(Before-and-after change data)

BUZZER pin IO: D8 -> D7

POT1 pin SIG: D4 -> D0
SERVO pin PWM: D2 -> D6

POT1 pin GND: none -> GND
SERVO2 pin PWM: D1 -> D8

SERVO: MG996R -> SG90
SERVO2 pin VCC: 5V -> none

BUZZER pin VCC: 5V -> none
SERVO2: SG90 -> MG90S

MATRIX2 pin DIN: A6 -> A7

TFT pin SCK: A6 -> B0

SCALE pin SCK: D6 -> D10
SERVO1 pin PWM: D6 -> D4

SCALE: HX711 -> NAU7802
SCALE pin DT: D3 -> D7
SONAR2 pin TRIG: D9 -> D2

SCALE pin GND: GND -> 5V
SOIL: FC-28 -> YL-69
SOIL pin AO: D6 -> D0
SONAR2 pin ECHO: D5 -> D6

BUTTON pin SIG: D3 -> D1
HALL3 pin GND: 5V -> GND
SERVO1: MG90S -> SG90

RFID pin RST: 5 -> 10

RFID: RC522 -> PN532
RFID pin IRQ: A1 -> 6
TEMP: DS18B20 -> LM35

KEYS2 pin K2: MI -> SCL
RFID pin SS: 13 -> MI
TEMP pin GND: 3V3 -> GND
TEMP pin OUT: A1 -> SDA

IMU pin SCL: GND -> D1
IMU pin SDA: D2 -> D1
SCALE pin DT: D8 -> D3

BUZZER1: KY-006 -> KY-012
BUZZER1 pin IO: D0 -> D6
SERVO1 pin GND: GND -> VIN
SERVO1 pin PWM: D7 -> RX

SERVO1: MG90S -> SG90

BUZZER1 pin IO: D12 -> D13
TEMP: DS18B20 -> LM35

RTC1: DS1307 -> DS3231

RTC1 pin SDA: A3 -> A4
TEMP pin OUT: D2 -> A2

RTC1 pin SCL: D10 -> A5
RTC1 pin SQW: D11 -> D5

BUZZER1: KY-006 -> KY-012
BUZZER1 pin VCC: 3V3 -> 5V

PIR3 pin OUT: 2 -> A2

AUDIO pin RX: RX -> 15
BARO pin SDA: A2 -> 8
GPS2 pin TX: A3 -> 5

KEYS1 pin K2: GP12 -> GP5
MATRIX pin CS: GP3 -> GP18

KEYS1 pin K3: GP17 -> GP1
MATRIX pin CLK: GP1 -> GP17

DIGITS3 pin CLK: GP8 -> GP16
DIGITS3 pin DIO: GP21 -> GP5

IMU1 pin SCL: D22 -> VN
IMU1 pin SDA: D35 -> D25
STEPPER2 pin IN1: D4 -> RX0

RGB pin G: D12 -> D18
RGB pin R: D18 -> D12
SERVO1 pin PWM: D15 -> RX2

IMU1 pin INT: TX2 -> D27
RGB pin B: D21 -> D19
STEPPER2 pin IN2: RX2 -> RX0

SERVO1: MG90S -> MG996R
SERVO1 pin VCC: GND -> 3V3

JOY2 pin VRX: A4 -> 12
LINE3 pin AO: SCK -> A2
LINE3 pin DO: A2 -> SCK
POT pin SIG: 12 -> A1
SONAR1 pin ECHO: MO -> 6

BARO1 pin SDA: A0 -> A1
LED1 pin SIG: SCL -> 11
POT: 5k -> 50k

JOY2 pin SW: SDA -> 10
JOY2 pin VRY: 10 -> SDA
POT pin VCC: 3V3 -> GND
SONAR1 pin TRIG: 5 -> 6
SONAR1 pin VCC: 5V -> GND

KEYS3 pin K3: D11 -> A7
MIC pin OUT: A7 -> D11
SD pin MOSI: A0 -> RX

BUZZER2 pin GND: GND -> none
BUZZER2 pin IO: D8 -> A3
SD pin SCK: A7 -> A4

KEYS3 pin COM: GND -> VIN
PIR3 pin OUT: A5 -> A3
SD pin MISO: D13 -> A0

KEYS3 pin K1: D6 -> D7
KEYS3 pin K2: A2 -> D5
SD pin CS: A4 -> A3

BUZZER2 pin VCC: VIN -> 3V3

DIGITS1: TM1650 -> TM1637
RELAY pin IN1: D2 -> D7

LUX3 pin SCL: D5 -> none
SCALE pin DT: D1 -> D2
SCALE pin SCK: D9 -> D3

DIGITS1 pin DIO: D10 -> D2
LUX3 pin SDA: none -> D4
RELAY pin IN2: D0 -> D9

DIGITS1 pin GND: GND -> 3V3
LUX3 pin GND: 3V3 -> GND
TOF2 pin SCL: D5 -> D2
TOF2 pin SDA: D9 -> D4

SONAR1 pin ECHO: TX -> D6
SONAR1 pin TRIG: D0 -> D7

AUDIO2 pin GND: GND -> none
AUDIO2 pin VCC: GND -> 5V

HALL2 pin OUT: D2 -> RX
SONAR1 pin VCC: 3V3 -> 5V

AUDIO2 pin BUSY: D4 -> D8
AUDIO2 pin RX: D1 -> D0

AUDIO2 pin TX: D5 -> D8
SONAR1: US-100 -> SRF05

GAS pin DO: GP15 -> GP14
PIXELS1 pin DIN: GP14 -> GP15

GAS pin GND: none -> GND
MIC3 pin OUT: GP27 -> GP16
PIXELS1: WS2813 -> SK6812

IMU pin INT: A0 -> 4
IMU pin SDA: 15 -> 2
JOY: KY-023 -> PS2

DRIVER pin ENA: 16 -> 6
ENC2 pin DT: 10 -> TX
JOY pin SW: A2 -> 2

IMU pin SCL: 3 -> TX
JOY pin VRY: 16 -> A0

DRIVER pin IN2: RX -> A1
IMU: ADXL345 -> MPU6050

§ EXERCISE BRIEF: Each line above holding the string "TRIG" counts once; please report the total and nothing more.

§ SOLVED PROBLEM: 3